**TASK OBJECTIVE:** Count every line in the entries below that contains the word "pink", and give only that number.

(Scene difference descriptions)
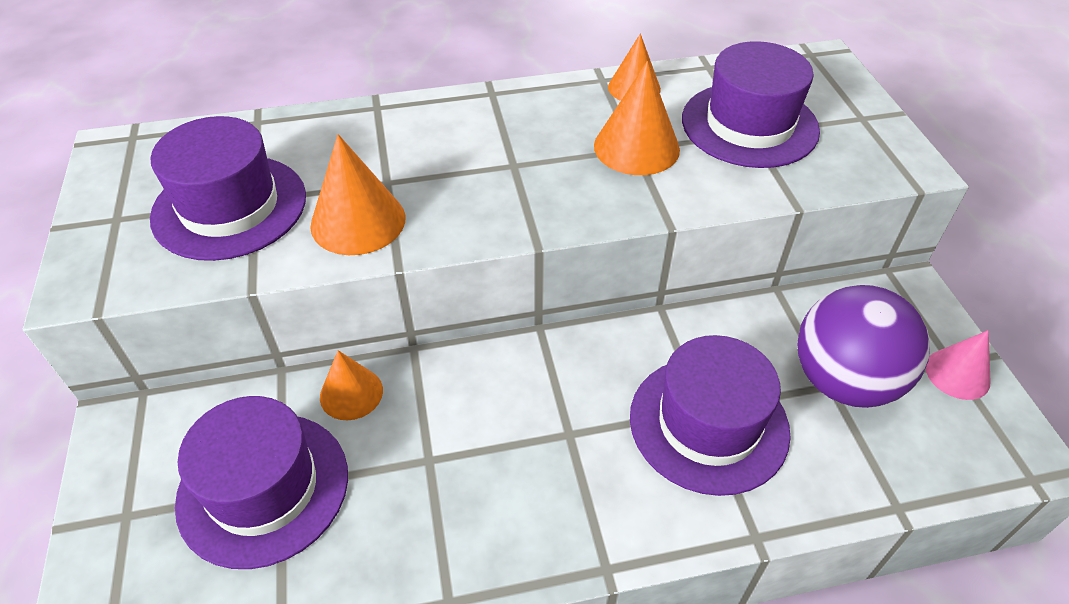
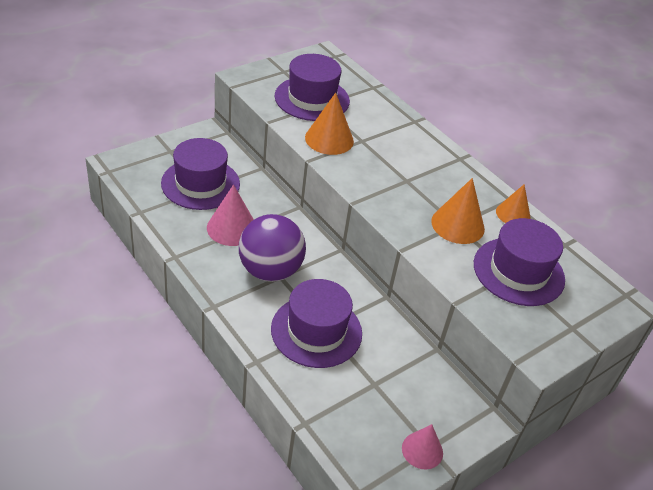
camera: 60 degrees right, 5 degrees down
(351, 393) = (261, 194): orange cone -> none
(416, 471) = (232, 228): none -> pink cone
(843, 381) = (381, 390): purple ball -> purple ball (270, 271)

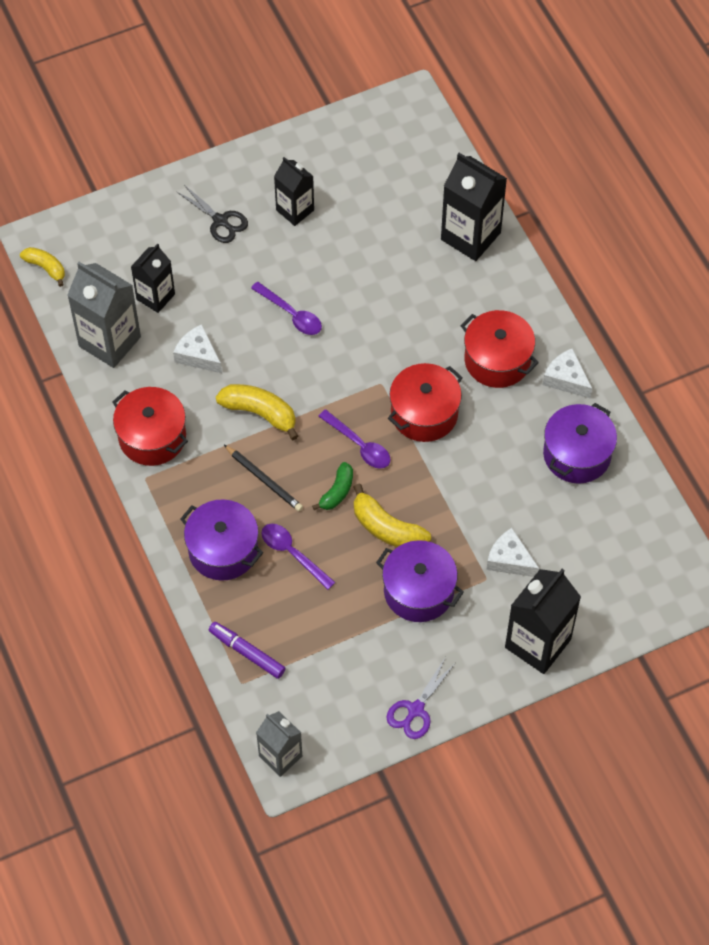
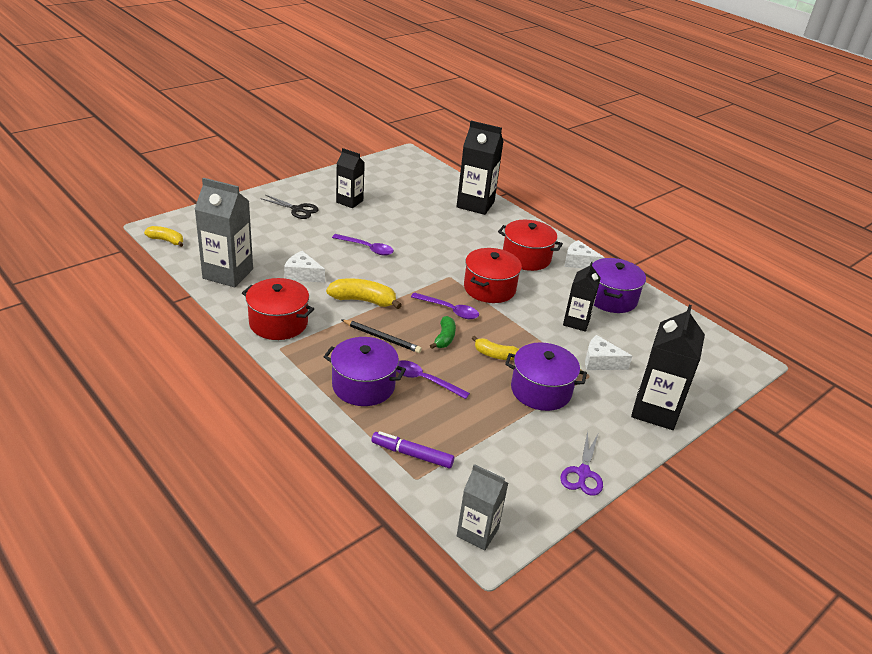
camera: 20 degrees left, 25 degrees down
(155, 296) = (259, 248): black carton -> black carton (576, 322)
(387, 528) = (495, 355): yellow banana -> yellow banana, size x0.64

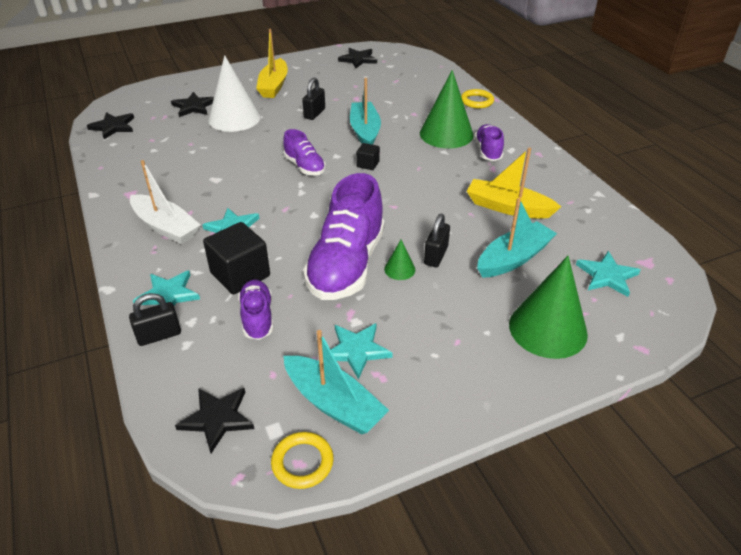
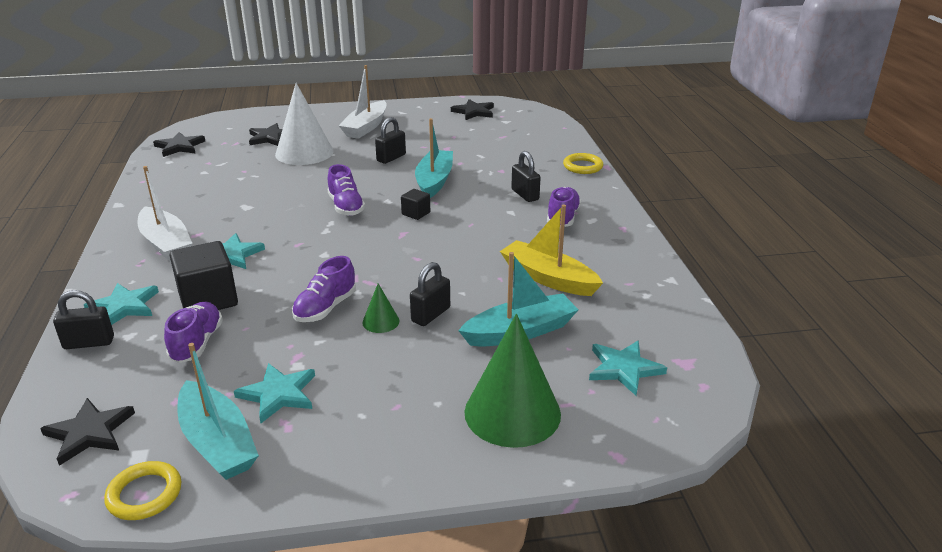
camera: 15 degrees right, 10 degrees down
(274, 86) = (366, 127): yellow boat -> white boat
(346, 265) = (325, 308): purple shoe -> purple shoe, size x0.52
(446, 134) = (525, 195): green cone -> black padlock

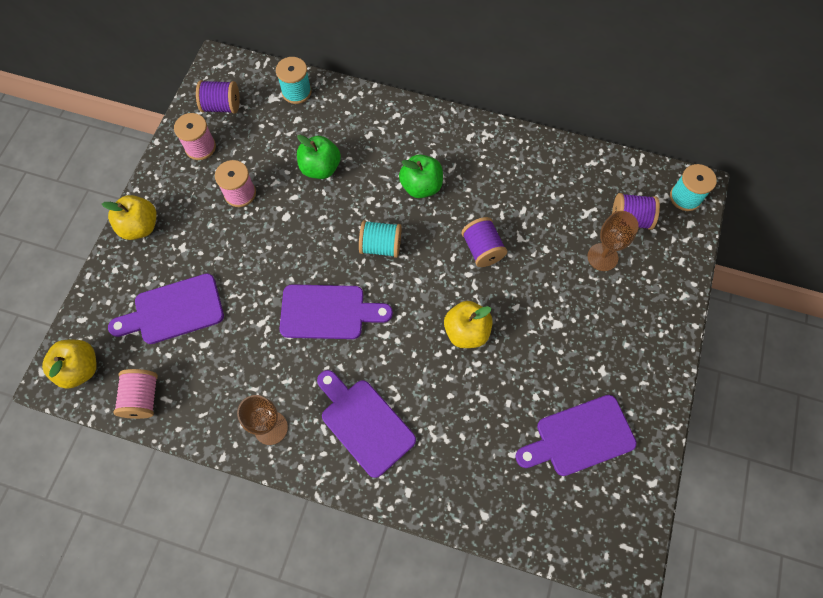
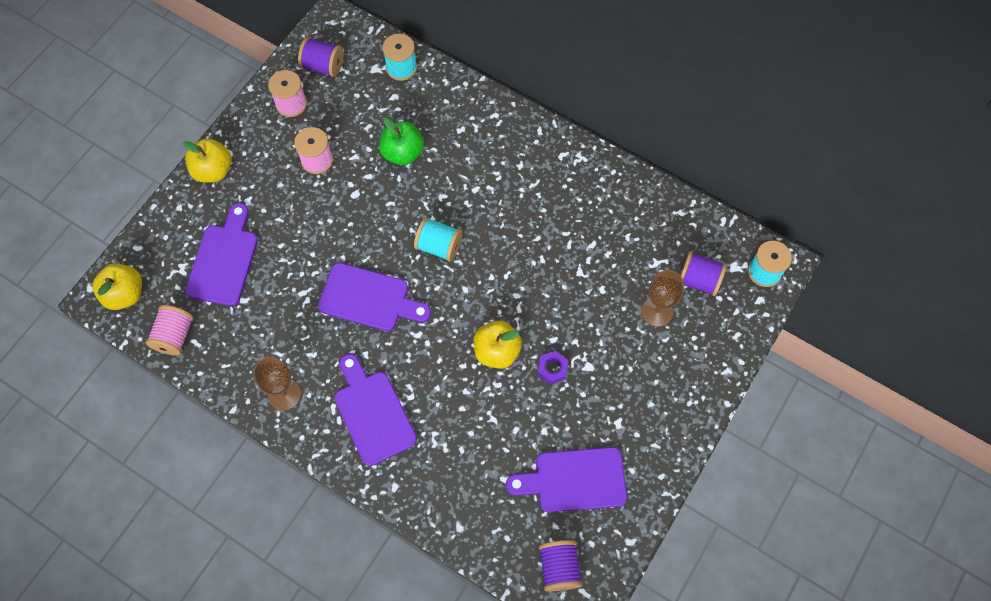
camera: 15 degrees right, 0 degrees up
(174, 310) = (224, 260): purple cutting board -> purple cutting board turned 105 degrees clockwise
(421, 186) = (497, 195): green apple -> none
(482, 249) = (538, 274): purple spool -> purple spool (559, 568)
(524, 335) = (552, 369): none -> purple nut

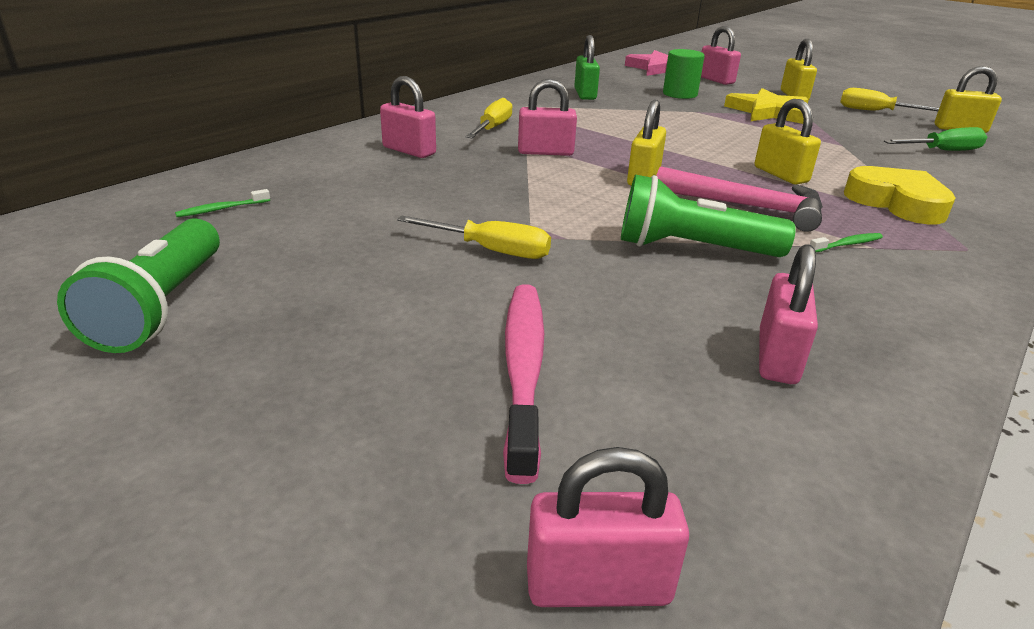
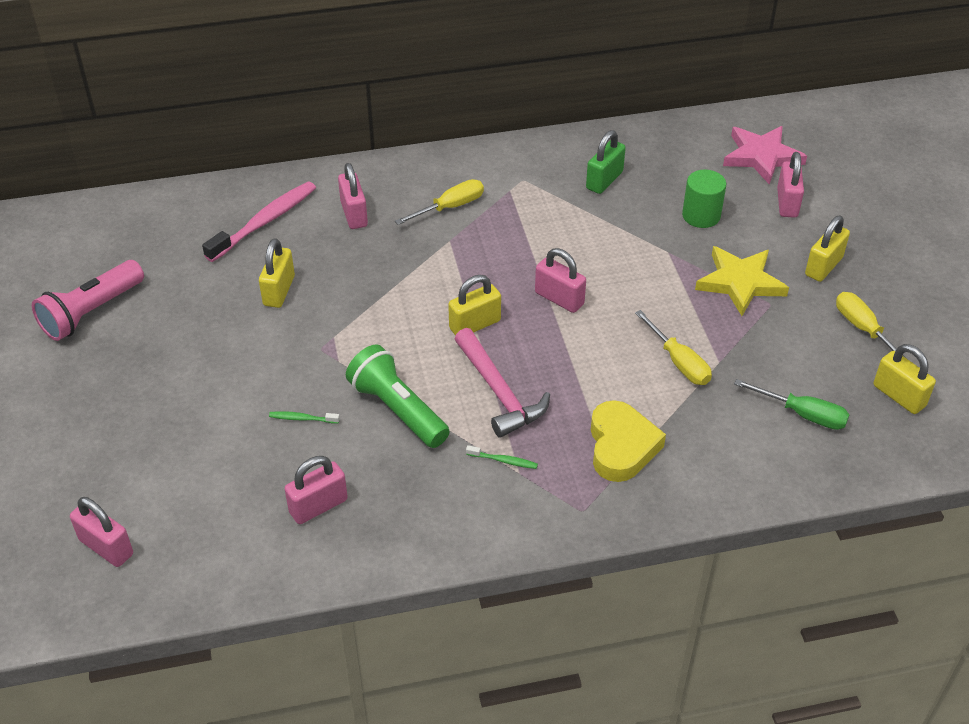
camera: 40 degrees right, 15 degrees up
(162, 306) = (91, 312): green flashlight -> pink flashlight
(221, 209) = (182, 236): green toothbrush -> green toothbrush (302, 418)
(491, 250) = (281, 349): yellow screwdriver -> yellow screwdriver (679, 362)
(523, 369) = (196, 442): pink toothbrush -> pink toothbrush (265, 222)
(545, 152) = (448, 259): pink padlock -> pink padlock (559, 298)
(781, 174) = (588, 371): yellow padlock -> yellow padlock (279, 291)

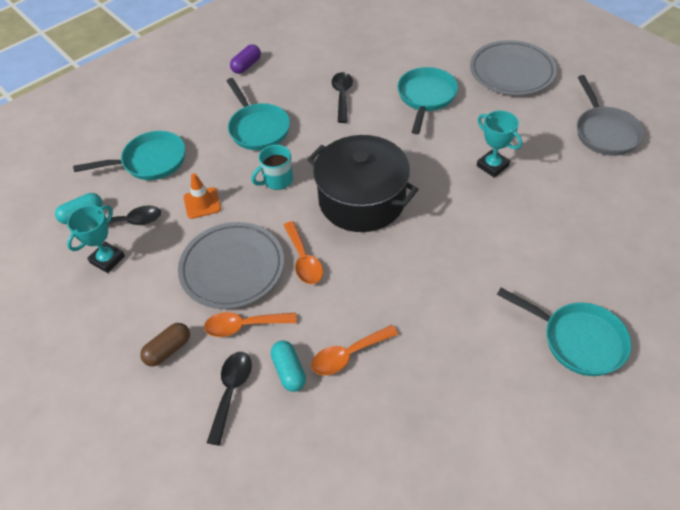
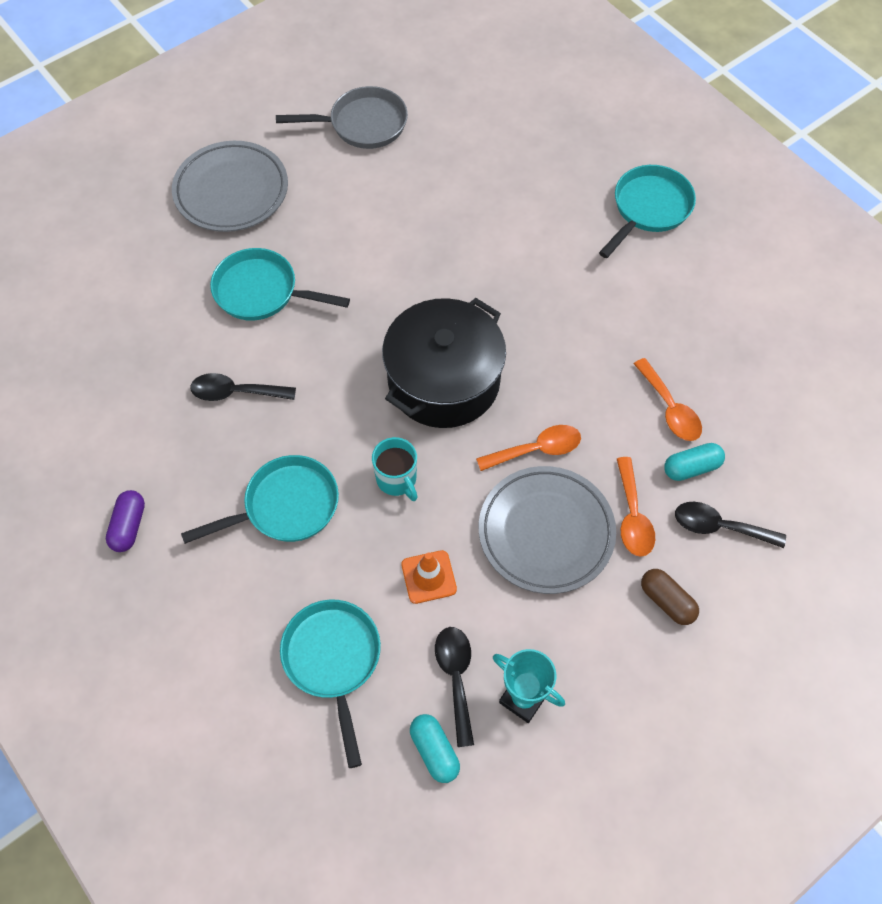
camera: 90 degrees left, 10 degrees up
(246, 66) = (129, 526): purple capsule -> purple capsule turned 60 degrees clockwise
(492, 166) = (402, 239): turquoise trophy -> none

**TASK SOLUTION:** 4